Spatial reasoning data
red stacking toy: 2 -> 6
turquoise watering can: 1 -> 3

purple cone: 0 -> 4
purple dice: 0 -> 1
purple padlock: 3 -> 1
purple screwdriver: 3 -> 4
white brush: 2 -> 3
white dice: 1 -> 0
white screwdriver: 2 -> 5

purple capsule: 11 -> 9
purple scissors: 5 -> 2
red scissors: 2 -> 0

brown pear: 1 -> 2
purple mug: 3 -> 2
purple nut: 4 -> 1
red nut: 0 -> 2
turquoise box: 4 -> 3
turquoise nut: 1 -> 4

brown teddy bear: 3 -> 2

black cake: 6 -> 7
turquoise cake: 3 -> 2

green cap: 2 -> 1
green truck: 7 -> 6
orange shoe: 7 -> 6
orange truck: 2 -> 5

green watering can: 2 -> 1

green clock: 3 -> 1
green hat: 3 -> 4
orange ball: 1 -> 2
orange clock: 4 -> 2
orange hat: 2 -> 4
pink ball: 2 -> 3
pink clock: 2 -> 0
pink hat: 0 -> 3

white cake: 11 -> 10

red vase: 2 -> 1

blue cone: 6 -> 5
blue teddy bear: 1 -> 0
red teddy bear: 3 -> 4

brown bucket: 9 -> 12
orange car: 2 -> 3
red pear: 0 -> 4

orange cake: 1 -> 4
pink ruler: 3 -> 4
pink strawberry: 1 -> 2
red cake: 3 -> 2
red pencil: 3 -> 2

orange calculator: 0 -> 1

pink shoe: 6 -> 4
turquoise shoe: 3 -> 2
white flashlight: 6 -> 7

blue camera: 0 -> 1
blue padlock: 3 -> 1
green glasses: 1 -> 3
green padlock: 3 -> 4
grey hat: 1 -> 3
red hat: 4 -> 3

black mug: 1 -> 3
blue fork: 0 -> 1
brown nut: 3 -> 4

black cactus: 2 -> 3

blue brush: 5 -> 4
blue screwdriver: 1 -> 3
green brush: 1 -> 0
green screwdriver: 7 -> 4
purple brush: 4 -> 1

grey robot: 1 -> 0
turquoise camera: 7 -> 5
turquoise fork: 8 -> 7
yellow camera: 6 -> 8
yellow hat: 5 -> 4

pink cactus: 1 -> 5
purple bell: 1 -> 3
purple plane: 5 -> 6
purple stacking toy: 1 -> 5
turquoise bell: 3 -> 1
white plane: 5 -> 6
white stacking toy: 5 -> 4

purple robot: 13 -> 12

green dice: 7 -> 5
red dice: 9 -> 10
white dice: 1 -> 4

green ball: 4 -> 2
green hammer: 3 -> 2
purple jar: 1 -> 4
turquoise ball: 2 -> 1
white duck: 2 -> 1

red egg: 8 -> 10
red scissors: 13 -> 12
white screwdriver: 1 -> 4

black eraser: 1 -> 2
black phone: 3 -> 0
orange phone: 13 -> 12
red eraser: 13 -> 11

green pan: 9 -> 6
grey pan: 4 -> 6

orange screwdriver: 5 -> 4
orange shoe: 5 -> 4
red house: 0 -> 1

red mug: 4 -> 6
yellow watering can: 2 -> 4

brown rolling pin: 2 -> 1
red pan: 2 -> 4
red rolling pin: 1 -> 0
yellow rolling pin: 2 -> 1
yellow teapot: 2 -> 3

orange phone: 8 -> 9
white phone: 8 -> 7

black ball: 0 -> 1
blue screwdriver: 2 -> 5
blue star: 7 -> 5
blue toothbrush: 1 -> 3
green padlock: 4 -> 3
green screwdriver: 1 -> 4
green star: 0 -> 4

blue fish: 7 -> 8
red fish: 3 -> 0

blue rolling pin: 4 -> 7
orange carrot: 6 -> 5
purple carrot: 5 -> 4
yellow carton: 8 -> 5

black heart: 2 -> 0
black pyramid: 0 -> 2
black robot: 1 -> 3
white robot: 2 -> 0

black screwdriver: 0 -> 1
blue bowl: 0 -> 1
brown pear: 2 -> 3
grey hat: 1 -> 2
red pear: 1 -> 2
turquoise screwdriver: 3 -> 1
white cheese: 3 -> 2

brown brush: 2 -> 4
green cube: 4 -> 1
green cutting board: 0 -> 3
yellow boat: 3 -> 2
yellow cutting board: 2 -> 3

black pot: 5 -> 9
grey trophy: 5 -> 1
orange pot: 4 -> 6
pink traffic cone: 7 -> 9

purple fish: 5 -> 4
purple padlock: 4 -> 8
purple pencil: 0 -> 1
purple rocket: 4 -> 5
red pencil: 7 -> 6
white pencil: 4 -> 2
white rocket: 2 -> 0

**What the task requires**
Beginning with the line that has "blue padlock: 3 -> 1" and ending with the line that has "yellow camera: 6 -> 8", set down the lines above exactly and include no others.

**Written response**
blue padlock: 3 -> 1
green glasses: 1 -> 3
green padlock: 3 -> 4
grey hat: 1 -> 3
red hat: 4 -> 3

black mug: 1 -> 3
blue fork: 0 -> 1
brown nut: 3 -> 4

black cactus: 2 -> 3

blue brush: 5 -> 4
blue screwdriver: 1 -> 3
green brush: 1 -> 0
green screwdriver: 7 -> 4
purple brush: 4 -> 1

grey robot: 1 -> 0
turquoise camera: 7 -> 5
turquoise fork: 8 -> 7
yellow camera: 6 -> 8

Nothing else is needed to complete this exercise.